THE TASK: Since only part of the material below is wanted, output exactly the lines from the one with "C102: 15uF (Y11, Y13) -> none" up to and including the one with "R106: 2.4k (D0, SEL3) -> 2.4k (SEL3, VA)".

AVAILABLE DATA:
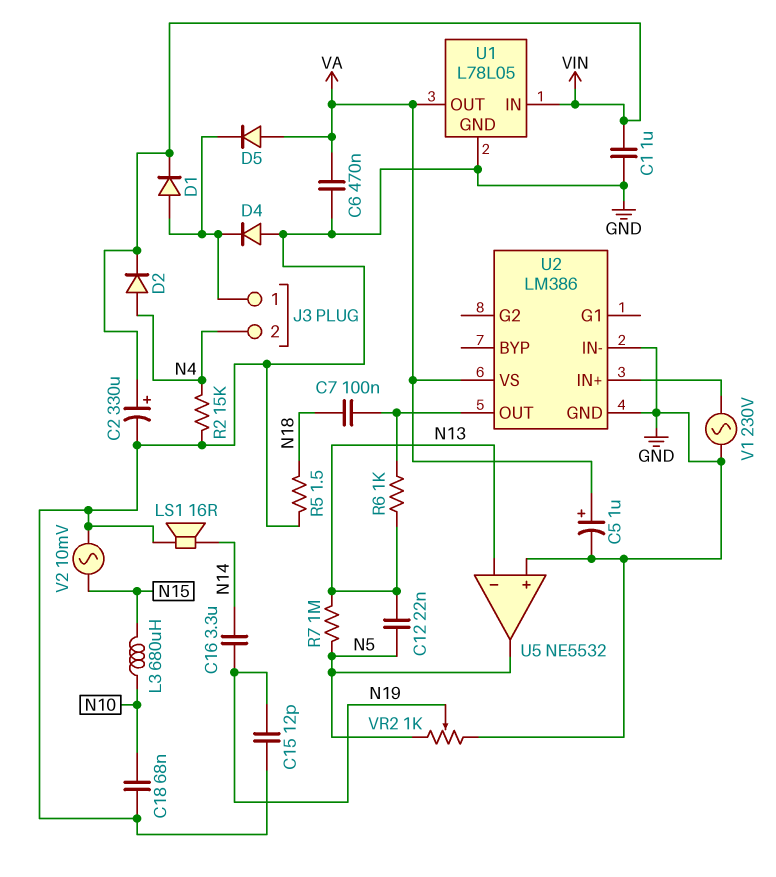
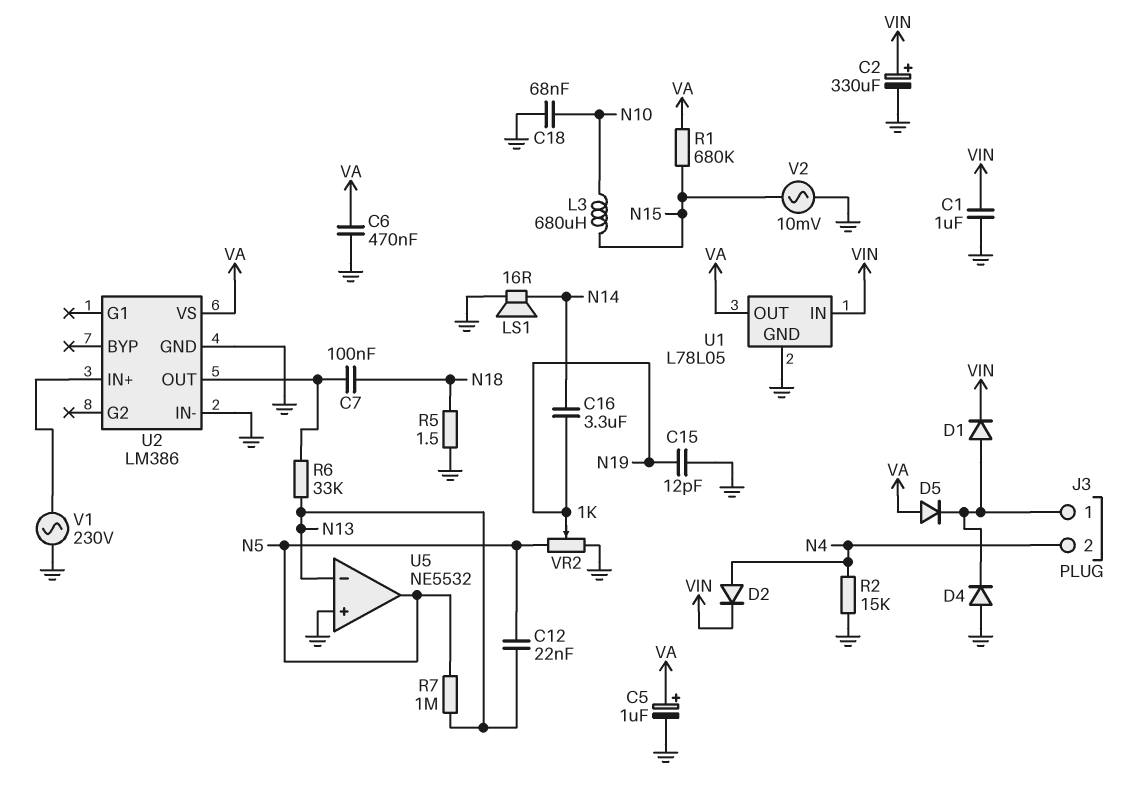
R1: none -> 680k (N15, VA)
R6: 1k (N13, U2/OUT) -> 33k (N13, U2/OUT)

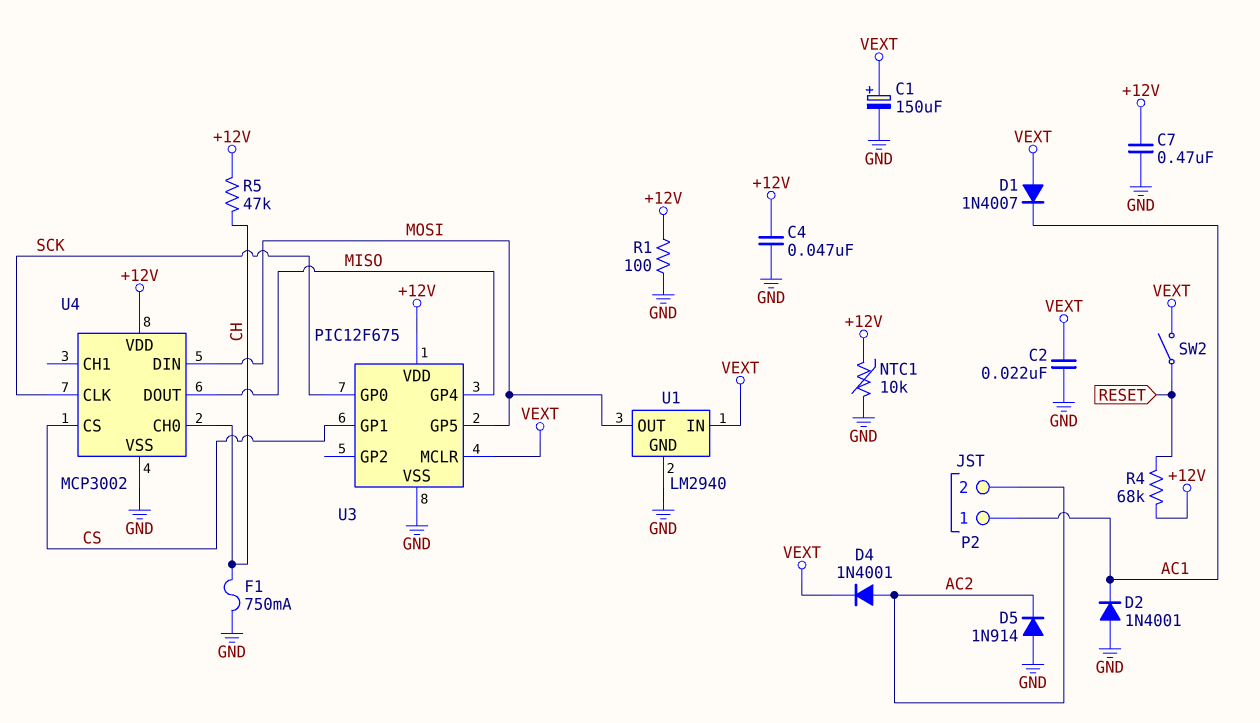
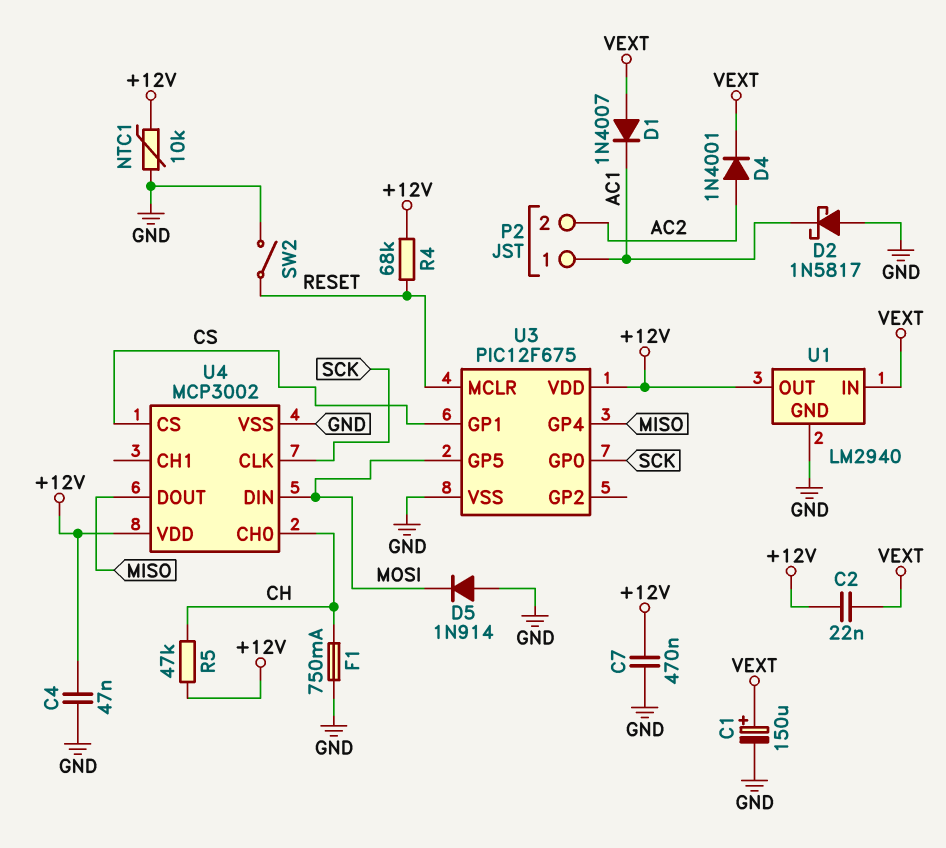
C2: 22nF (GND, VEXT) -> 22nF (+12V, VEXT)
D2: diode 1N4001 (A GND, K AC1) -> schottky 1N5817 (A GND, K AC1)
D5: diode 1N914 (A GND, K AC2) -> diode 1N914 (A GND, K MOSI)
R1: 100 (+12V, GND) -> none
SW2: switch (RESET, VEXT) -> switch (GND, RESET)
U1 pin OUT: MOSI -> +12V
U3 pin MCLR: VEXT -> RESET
--
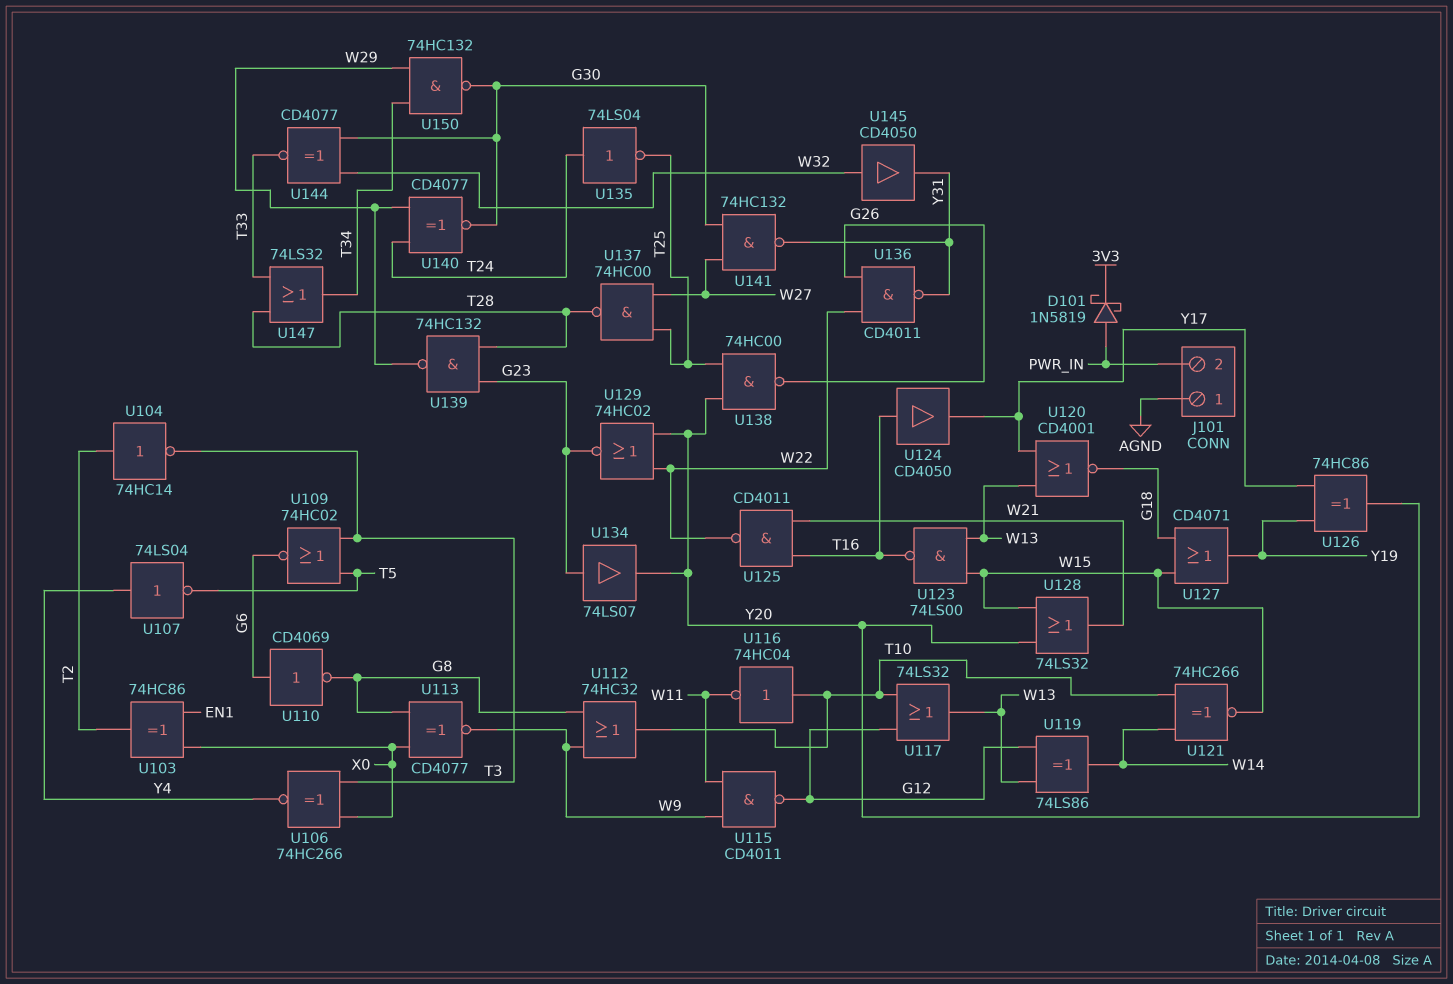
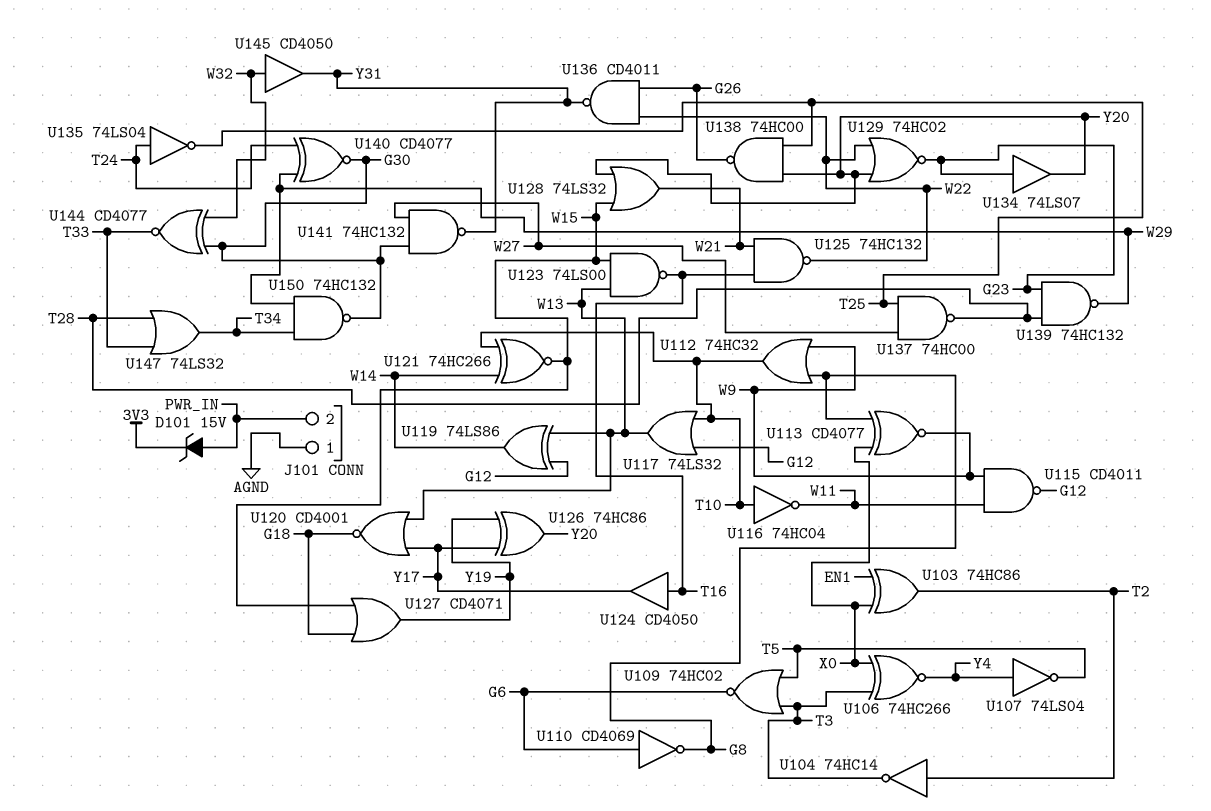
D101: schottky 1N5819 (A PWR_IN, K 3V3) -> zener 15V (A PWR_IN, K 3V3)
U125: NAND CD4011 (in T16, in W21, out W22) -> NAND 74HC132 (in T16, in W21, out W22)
--
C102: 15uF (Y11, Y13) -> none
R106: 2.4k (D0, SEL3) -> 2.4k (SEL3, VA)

EXERCISE ANSWER:
C102: 15uF (Y11, Y13) -> none
R106: 2.4k (D0, SEL3) -> 2.4k (SEL3, VA)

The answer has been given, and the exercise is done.